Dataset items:
^^^^^^^^^^^^^^^^

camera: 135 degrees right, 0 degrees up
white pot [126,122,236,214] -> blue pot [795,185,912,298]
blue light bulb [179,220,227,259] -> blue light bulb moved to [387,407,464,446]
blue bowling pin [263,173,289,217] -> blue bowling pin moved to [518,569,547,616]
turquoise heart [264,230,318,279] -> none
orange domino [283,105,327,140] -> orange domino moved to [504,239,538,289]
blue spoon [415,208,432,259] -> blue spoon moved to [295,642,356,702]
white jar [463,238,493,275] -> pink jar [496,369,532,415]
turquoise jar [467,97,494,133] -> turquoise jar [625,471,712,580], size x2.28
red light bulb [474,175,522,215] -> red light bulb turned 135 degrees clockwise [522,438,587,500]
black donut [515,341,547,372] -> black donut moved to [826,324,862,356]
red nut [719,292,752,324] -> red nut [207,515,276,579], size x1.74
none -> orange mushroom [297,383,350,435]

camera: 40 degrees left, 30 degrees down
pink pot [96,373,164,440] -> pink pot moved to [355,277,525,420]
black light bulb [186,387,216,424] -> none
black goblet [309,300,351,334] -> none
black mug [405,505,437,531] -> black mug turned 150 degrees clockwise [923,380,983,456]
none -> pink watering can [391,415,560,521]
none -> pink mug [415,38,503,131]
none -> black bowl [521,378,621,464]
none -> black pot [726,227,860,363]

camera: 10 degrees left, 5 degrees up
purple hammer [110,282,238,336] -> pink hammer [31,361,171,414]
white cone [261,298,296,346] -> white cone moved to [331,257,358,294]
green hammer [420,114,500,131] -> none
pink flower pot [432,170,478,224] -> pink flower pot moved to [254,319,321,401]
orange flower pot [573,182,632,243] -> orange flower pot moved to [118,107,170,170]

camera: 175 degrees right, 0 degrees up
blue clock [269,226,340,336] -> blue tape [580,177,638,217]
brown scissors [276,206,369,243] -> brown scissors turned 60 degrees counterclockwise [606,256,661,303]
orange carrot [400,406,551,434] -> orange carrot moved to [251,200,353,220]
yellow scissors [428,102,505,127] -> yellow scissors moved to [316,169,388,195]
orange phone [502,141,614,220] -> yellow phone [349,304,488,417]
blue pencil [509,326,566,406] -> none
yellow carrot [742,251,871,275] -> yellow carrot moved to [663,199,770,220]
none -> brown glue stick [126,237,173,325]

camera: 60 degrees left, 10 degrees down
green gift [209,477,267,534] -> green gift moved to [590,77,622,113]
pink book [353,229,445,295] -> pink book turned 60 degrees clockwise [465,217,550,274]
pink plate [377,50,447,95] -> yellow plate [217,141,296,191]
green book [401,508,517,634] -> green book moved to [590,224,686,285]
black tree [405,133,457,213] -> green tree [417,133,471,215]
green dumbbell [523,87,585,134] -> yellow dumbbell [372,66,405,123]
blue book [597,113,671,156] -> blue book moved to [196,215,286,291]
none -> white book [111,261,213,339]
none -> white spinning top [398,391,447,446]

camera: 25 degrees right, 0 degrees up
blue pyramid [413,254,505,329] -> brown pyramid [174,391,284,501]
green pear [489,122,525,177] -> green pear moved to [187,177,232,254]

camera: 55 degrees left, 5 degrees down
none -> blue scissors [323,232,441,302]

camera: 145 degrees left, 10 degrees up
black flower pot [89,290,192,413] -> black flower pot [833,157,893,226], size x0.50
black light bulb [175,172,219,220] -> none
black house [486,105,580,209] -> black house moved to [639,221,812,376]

^^^^^^^^^^^^^^^^

**What you are asked to do**: Out of the data above, transcribe exactly and only the lines starting with the line that has "brown scissors [276,206,369,243]" and going on through the line that has "green gift [209,477,267,534]", both included.

**Completed exercise**:
brown scissors [276,206,369,243] -> brown scissors turned 60 degrees counterclockwise [606,256,661,303]
orange carrot [400,406,551,434] -> orange carrot moved to [251,200,353,220]
yellow scissors [428,102,505,127] -> yellow scissors moved to [316,169,388,195]
orange phone [502,141,614,220] -> yellow phone [349,304,488,417]
blue pencil [509,326,566,406] -> none
yellow carrot [742,251,871,275] -> yellow carrot moved to [663,199,770,220]
none -> brown glue stick [126,237,173,325]

camera: 60 degrees left, 10 degrees down
green gift [209,477,267,534] -> green gift moved to [590,77,622,113]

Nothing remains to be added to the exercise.